SUPPLIED ENTRIES:
_ _ _ _
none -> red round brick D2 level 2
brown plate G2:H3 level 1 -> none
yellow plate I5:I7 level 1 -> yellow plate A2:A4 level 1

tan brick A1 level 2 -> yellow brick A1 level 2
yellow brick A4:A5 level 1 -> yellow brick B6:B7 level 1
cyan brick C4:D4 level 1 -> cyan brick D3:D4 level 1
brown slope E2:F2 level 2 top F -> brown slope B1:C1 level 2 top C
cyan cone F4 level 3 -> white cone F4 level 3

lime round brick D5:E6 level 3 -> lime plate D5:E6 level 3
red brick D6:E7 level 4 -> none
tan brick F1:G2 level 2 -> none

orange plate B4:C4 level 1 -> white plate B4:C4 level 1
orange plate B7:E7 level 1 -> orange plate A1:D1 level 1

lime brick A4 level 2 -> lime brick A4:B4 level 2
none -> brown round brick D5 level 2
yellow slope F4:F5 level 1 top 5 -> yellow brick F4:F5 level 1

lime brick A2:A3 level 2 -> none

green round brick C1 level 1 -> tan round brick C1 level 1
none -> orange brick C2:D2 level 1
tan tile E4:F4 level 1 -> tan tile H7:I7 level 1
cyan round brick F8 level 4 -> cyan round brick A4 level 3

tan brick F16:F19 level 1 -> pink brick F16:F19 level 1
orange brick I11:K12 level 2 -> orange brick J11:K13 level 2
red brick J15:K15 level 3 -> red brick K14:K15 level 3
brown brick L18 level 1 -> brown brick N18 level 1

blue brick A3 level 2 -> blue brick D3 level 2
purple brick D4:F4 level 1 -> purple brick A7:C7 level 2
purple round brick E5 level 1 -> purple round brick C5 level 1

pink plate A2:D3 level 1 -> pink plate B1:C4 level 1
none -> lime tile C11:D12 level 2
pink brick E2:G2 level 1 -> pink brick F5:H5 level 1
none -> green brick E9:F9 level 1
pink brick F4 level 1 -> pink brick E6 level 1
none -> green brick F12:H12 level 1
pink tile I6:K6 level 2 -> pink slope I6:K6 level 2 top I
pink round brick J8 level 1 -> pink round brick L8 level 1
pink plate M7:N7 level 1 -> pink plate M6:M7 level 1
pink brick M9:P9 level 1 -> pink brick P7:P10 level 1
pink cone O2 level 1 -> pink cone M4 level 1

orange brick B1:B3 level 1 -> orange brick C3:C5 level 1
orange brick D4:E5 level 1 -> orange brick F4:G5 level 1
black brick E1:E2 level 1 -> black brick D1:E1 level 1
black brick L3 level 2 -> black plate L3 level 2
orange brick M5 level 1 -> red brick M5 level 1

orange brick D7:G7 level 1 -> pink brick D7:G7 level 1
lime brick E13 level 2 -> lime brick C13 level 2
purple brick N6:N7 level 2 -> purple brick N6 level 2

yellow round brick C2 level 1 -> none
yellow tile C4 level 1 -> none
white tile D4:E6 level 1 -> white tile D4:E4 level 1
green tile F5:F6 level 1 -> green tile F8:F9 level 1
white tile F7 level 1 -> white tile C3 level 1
_ _ _ _
EXERCISE BRIEF: The expected answer is a copy of each line in the records that holds the word "brown".

EXERCISE ANSWER:
brown plate G2:H3 level 1 -> none
brown slope E2:F2 level 2 top F -> brown slope B1:C1 level 2 top C
none -> brown round brick D5 level 2
brown brick L18 level 1 -> brown brick N18 level 1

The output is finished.